Data for the task =>
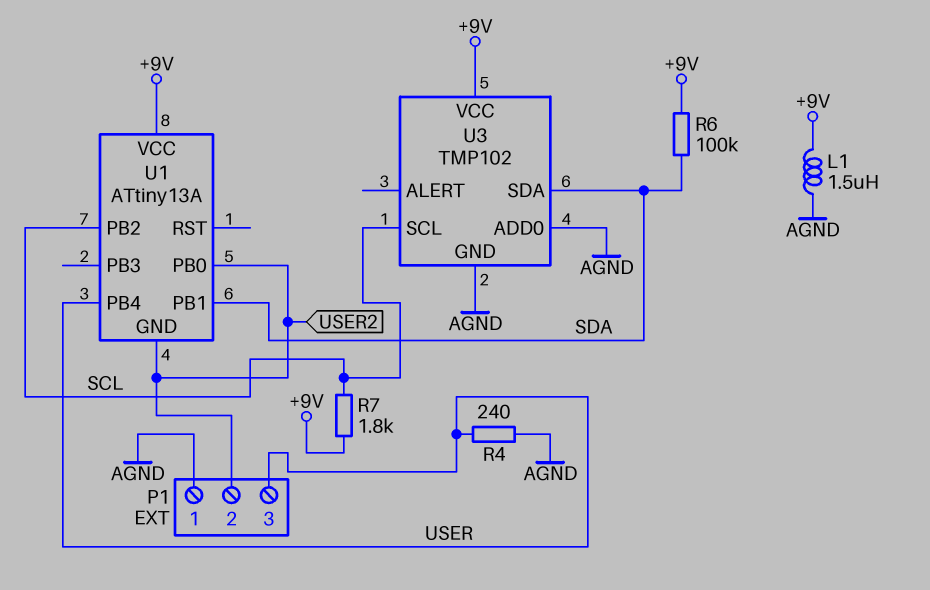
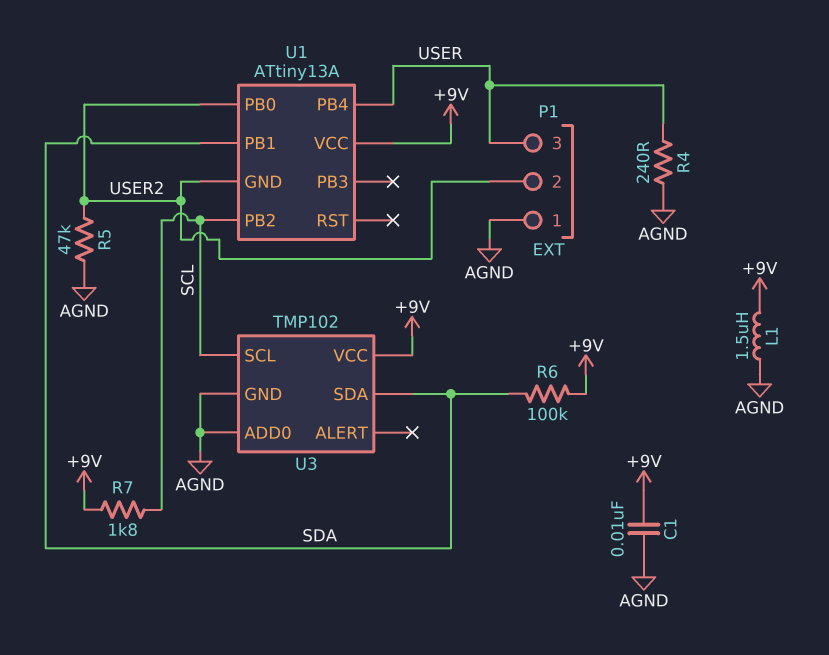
C1: none -> 10nF (+9V, AGND)
R5: none -> 47k (AGND, USER2)

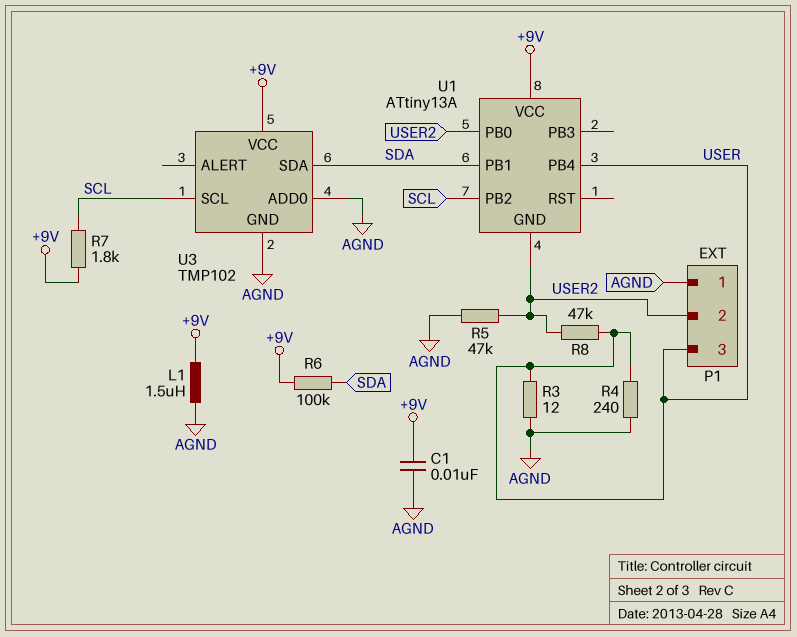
R3: none -> 12 (AGND, USER)
R8: none -> 47k (USER, USER2)

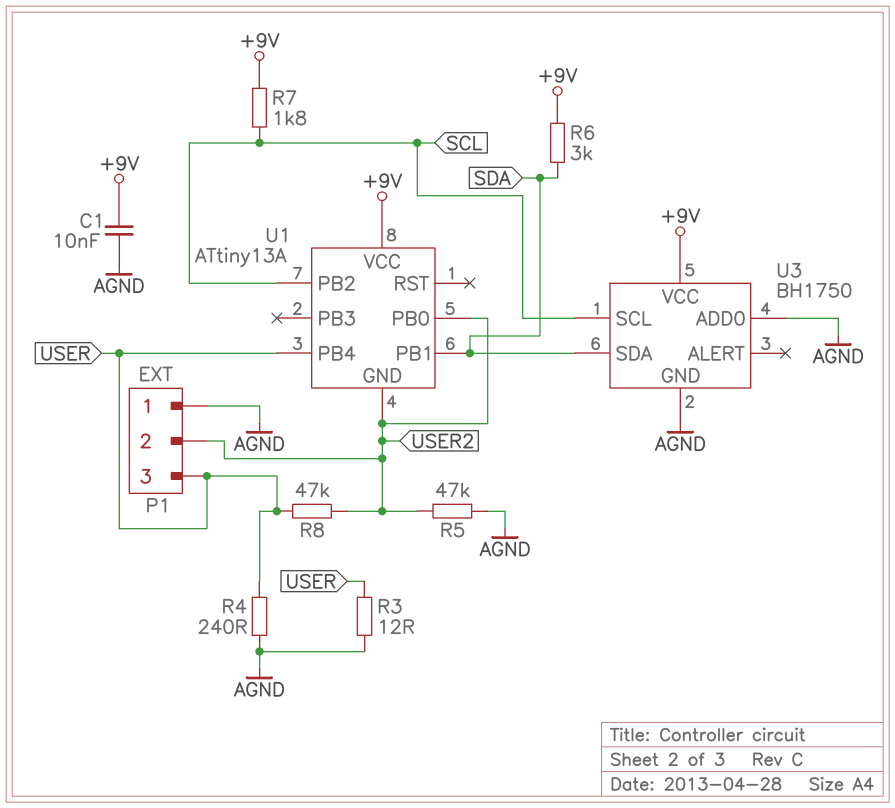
L1: 1.5uH (+9V, AGND) -> none
R6: 100k (+9V, SDA) -> 3k (+9V, SDA)
U3: TMP102 -> BH1750

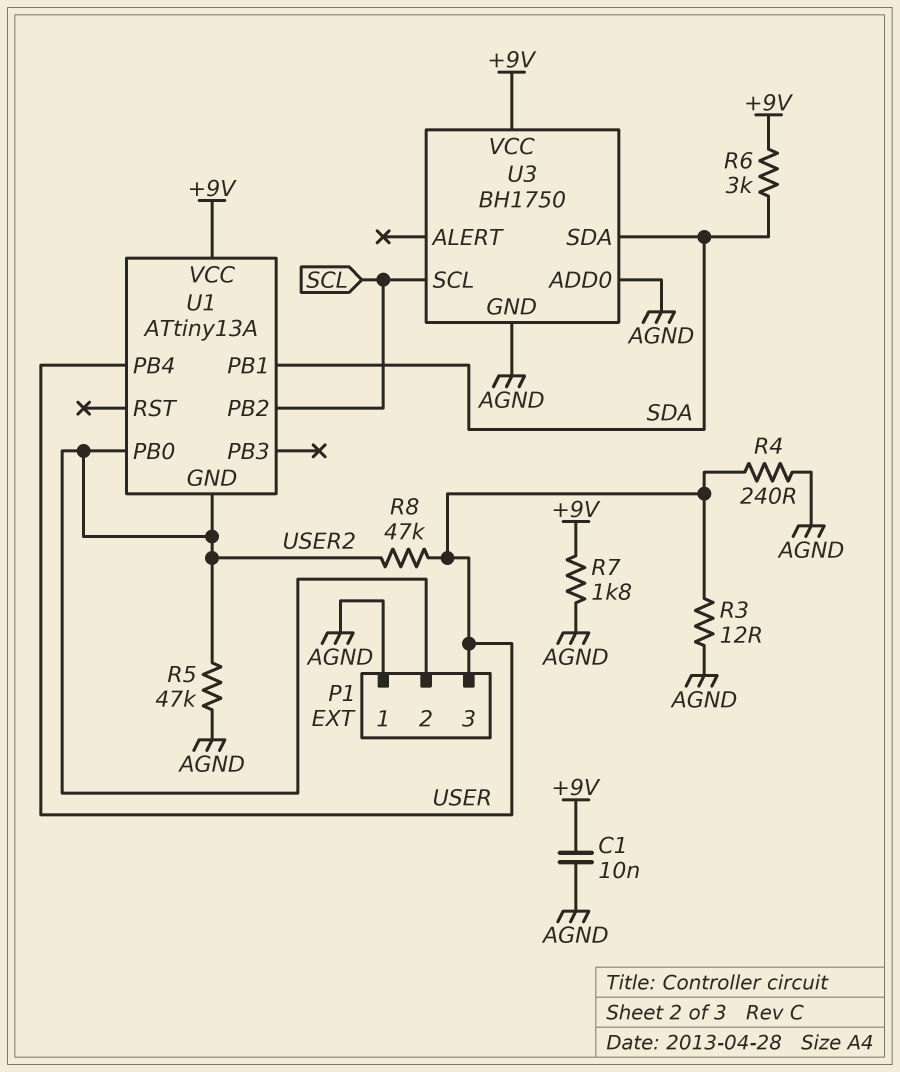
R7: 1.8k (+9V, SCL) -> 1.8k (+9V, AGND)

Aim of the exercise => The answer must be an exact transcription of the lines from the one holding "R8: none -> 47k (USER, USER2)" to the last line of the entries above, with no pictures and nothing else.

Exercise response =>
R8: none -> 47k (USER, USER2)

L1: 1.5uH (+9V, AGND) -> none
R6: 100k (+9V, SDA) -> 3k (+9V, SDA)
U3: TMP102 -> BH1750

R7: 1.8k (+9V, SCL) -> 1.8k (+9V, AGND)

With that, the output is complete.